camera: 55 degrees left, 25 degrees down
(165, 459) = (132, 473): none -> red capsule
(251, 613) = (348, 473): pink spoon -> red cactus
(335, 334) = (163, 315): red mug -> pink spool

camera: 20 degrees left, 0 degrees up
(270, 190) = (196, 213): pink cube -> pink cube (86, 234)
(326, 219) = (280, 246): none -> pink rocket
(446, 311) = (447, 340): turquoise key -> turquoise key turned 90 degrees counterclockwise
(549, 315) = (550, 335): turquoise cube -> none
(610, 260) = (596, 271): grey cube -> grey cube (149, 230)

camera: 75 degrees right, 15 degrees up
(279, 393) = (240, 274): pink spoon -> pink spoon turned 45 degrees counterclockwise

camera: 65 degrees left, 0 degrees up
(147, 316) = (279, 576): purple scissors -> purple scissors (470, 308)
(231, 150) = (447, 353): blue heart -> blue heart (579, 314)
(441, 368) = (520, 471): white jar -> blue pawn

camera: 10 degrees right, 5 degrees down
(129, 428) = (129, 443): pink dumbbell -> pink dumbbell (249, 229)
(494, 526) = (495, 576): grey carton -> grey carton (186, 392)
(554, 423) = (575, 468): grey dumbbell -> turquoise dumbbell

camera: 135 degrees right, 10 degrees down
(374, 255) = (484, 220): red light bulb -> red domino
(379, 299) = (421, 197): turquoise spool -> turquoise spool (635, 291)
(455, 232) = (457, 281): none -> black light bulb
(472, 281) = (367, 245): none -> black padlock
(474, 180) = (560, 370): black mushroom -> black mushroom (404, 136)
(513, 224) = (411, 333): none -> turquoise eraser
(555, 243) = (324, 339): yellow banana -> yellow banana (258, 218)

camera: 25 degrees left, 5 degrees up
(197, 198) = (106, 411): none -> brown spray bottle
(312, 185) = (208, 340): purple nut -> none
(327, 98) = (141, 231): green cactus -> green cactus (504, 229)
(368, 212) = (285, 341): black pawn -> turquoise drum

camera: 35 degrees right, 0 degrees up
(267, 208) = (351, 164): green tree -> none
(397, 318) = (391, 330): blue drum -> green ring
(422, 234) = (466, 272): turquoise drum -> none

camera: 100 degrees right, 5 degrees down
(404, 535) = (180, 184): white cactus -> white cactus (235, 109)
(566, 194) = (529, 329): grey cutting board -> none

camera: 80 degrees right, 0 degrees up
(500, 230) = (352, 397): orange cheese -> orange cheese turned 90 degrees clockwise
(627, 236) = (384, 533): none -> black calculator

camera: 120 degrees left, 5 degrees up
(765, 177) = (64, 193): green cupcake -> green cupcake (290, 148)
● ● ● ●
## Action item
The reply should hold only the lines from the beginning of the listing above through the line with "camera: 65 degrees left, 0 degrees up", each one written exactly as it appears.

## Response
camera: 55 degrees left, 25 degrees down
(165, 459) = (132, 473): none -> red capsule
(251, 613) = (348, 473): pink spoon -> red cactus
(335, 334) = (163, 315): red mug -> pink spool

camera: 20 degrees left, 0 degrees up
(270, 190) = (196, 213): pink cube -> pink cube (86, 234)
(326, 219) = (280, 246): none -> pink rocket
(446, 311) = (447, 340): turquoise key -> turquoise key turned 90 degrees counterclockwise
(549, 315) = (550, 335): turquoise cube -> none
(610, 260) = (596, 271): grey cube -> grey cube (149, 230)

camera: 75 degrees right, 15 degrees up
(279, 393) = (240, 274): pink spoon -> pink spoon turned 45 degrees counterclockwise

camera: 65 degrees left, 0 degrees up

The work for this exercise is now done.